#### What to produce:
From the top of the entries below through the line containing "(699, 258) = (524, 108): green", return every line exactly as written, please, and stop there.
== Data in this exercise
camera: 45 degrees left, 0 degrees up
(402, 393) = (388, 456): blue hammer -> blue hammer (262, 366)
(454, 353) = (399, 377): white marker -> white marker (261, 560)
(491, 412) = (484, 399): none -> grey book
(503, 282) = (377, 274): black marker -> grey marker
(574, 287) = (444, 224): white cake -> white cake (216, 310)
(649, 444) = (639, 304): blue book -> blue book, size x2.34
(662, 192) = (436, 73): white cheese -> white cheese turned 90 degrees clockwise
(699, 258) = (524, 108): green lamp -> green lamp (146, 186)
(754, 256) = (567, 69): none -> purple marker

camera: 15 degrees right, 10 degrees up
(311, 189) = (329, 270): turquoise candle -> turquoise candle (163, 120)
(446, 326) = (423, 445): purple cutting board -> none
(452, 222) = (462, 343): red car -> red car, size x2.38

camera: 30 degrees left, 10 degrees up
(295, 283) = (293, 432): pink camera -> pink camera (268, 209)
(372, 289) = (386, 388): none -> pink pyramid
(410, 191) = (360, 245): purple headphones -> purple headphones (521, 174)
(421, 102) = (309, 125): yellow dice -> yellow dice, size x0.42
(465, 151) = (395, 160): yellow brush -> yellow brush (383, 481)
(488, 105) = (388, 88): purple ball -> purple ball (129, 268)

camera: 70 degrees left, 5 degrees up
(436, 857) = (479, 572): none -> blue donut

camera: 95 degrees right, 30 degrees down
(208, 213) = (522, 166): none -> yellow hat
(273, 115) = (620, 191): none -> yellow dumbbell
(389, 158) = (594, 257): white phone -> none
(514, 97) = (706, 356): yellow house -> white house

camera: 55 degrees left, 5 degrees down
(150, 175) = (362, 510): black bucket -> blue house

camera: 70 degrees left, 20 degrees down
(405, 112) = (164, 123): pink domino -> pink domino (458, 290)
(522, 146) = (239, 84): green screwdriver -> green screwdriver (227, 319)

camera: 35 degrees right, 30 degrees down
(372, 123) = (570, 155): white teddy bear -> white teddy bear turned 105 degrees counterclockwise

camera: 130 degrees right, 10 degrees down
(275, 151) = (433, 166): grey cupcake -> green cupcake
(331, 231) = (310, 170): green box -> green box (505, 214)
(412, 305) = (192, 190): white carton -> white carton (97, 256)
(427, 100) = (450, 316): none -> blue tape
====
#### Exercise answer:
camera: 45 degrees left, 0 degrees up
(402, 393) = (388, 456): blue hammer -> blue hammer (262, 366)
(454, 353) = (399, 377): white marker -> white marker (261, 560)
(491, 412) = (484, 399): none -> grey book
(503, 282) = (377, 274): black marker -> grey marker
(574, 287) = (444, 224): white cake -> white cake (216, 310)
(649, 444) = (639, 304): blue book -> blue book, size x2.34
(662, 192) = (436, 73): white cheese -> white cheese turned 90 degrees clockwise
(699, 258) = (524, 108): green lamp -> green lamp (146, 186)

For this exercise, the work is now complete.